(Records from a dataset)
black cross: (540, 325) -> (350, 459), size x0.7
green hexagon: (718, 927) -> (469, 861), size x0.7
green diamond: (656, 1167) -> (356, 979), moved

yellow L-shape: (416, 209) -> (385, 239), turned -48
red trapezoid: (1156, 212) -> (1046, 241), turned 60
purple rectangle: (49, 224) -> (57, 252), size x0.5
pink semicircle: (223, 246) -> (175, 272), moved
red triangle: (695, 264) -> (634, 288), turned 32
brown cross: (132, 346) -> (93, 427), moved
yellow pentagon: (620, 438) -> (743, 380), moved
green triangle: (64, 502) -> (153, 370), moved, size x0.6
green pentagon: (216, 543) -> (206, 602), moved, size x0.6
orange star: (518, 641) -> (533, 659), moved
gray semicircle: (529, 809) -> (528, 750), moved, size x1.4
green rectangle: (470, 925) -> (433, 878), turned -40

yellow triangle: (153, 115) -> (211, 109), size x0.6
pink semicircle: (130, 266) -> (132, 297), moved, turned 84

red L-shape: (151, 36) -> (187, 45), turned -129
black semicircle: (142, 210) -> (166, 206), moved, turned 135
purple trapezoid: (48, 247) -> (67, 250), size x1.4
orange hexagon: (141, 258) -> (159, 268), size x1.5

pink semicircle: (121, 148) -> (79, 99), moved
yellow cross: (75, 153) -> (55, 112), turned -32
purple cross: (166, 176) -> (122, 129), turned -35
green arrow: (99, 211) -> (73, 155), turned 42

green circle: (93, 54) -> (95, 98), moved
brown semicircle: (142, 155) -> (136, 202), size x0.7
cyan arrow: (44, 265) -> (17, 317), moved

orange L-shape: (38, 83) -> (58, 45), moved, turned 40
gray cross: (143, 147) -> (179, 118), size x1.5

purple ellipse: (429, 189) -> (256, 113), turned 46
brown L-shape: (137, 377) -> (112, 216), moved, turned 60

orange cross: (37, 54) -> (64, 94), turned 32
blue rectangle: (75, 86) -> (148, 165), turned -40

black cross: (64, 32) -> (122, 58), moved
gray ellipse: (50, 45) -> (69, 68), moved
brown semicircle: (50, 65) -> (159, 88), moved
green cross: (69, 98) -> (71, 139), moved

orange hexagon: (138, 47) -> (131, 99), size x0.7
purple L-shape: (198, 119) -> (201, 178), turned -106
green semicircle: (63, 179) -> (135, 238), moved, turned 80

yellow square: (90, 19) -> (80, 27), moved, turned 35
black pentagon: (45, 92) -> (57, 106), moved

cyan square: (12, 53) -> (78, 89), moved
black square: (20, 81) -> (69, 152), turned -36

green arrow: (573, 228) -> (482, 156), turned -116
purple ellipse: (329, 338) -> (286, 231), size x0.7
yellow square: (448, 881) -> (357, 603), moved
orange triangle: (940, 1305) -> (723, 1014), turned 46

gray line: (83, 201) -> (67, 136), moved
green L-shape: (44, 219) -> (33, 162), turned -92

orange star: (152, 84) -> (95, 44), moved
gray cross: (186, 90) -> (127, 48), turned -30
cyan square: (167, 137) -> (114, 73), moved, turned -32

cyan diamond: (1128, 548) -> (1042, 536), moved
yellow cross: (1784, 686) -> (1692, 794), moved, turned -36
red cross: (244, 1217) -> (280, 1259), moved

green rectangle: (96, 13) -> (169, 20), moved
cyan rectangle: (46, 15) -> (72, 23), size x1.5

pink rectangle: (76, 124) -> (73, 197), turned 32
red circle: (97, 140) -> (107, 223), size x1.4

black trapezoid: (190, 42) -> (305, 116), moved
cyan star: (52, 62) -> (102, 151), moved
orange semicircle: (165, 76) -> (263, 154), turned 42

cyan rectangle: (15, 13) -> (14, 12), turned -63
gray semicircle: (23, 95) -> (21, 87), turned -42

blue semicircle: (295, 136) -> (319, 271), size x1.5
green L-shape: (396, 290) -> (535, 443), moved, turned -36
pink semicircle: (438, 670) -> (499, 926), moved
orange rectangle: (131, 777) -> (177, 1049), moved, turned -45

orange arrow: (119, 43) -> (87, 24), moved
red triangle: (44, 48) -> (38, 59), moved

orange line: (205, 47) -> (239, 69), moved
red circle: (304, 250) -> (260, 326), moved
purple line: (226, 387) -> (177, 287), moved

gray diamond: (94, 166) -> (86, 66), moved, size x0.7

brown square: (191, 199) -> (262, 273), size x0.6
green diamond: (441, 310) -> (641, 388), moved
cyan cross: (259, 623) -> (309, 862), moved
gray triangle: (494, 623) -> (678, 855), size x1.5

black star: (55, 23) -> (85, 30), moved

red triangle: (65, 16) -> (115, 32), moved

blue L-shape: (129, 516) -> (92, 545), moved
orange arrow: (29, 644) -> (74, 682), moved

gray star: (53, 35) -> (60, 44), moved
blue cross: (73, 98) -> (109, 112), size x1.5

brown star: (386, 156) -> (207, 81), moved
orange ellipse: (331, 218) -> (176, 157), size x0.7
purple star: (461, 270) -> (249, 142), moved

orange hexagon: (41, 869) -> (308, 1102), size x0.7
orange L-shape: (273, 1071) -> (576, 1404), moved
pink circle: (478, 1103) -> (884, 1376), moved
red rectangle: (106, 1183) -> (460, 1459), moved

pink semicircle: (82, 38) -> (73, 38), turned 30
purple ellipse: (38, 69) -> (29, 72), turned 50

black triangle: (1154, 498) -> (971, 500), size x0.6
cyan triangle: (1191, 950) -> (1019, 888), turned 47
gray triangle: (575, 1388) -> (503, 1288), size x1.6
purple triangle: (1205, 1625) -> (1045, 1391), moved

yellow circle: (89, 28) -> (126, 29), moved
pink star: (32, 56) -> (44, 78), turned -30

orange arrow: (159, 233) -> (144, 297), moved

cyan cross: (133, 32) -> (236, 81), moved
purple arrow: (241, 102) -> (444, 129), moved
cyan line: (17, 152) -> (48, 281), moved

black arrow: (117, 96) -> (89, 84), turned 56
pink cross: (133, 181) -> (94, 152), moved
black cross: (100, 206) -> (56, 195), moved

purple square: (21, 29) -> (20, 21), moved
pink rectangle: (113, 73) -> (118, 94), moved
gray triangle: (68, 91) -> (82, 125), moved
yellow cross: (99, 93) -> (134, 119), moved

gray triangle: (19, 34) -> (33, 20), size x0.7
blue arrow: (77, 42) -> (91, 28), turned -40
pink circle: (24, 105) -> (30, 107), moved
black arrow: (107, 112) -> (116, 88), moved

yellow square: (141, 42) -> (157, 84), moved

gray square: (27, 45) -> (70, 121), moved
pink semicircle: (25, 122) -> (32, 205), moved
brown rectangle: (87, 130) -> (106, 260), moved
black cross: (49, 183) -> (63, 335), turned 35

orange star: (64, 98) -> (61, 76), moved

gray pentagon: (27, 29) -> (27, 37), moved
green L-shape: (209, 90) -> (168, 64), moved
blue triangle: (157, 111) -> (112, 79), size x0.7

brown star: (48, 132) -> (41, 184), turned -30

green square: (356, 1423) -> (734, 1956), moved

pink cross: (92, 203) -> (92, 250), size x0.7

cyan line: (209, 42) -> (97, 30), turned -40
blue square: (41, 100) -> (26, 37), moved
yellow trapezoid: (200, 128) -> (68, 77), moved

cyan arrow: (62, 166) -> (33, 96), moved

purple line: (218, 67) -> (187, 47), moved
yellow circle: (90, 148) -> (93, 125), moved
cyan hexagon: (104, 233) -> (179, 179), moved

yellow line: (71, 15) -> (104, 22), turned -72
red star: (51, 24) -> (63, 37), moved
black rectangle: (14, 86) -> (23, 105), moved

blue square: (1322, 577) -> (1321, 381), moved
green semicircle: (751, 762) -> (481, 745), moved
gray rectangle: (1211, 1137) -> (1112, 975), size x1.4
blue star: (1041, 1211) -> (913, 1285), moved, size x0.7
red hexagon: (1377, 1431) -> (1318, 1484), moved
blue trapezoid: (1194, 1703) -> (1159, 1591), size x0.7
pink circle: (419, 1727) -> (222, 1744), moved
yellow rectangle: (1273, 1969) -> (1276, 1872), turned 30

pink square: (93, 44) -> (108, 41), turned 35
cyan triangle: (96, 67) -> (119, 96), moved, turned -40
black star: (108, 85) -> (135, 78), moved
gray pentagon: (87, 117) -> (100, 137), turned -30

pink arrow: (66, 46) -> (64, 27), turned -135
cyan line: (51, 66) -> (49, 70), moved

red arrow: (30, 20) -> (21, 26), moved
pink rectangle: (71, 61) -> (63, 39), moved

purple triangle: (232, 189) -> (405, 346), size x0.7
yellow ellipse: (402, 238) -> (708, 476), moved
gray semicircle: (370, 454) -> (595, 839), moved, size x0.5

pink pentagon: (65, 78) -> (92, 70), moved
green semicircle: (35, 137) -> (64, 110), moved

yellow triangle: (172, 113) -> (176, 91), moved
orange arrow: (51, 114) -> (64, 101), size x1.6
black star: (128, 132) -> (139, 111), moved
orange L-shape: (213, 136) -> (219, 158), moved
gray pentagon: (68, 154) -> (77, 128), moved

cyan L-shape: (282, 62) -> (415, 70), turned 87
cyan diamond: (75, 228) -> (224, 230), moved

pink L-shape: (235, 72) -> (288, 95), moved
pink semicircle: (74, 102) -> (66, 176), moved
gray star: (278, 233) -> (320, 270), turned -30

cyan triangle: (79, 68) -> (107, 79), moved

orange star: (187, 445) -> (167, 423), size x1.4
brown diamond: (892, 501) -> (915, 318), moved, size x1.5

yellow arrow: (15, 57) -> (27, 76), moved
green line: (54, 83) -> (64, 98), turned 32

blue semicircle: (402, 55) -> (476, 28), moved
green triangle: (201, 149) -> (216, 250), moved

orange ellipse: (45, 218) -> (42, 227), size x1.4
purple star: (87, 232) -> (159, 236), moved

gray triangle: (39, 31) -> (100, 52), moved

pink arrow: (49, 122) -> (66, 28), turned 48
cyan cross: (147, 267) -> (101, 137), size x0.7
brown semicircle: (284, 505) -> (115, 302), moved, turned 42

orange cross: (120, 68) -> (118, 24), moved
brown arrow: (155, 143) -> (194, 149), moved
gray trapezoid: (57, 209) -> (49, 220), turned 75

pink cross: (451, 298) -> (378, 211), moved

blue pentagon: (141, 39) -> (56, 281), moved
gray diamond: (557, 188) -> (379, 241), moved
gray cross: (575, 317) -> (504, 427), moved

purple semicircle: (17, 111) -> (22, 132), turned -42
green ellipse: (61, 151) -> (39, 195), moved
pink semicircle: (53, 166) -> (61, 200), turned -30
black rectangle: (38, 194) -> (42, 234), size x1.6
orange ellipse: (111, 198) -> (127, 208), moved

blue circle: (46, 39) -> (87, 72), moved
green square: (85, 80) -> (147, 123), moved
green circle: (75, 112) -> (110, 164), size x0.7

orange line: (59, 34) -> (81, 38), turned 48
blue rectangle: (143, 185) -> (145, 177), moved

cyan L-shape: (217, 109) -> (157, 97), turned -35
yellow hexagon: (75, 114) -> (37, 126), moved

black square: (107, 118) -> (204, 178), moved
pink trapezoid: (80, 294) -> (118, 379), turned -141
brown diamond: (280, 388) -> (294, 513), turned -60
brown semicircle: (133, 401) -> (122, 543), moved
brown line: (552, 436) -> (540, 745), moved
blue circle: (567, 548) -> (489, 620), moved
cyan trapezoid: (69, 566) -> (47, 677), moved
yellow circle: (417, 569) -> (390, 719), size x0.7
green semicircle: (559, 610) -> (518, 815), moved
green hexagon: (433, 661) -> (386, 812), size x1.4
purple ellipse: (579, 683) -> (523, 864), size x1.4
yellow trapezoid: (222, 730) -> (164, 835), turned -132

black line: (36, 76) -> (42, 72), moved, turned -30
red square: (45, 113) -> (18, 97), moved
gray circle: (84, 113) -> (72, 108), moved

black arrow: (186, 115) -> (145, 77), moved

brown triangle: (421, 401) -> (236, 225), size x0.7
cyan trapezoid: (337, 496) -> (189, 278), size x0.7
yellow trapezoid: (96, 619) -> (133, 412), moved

EXERCISE DETAILS
What are the lines above, starting at the one with "green circle: (93, 54) -> (95, 98), moved" and ending at the one with "green rectangle: (96, 13) -> (169, 20), moved"? Give them again exactly, and only them.

TASK SOLUTION
green circle: (93, 54) -> (95, 98), moved
brown semicircle: (142, 155) -> (136, 202), size x0.7
cyan arrow: (44, 265) -> (17, 317), moved

orange L-shape: (38, 83) -> (58, 45), moved, turned 40
gray cross: (143, 147) -> (179, 118), size x1.5

purple ellipse: (429, 189) -> (256, 113), turned 46
brown L-shape: (137, 377) -> (112, 216), moved, turned 60

orange cross: (37, 54) -> (64, 94), turned 32
blue rectangle: (75, 86) -> (148, 165), turned -40

black cross: (64, 32) -> (122, 58), moved
gray ellipse: (50, 45) -> (69, 68), moved
brown semicircle: (50, 65) -> (159, 88), moved
green cross: (69, 98) -> (71, 139), moved

orange hexagon: (138, 47) -> (131, 99), size x0.7
purple L-shape: (198, 119) -> (201, 178), turned -106
green semicircle: (63, 179) -> (135, 238), moved, turned 80

yellow square: (90, 19) -> (80, 27), moved, turned 35
black pentagon: (45, 92) -> (57, 106), moved

cyan square: (12, 53) -> (78, 89), moved
black square: (20, 81) -> (69, 152), turned -36

green arrow: (573, 228) -> (482, 156), turned -116
purple ellipse: (329, 338) -> (286, 231), size x0.7
yellow square: (448, 881) -> (357, 603), moved
orange triangle: (940, 1305) -> (723, 1014), turned 46

gray line: (83, 201) -> (67, 136), moved
green L-shape: (44, 219) -> (33, 162), turned -92

orange star: (152, 84) -> (95, 44), moved
gray cross: (186, 90) -> (127, 48), turned -30
cyan square: (167, 137) -> (114, 73), moved, turned -32

cyan diamond: (1128, 548) -> (1042, 536), moved
yellow cross: (1784, 686) -> (1692, 794), moved, turned -36
red cross: (244, 1217) -> (280, 1259), moved

green rectangle: (96, 13) -> (169, 20), moved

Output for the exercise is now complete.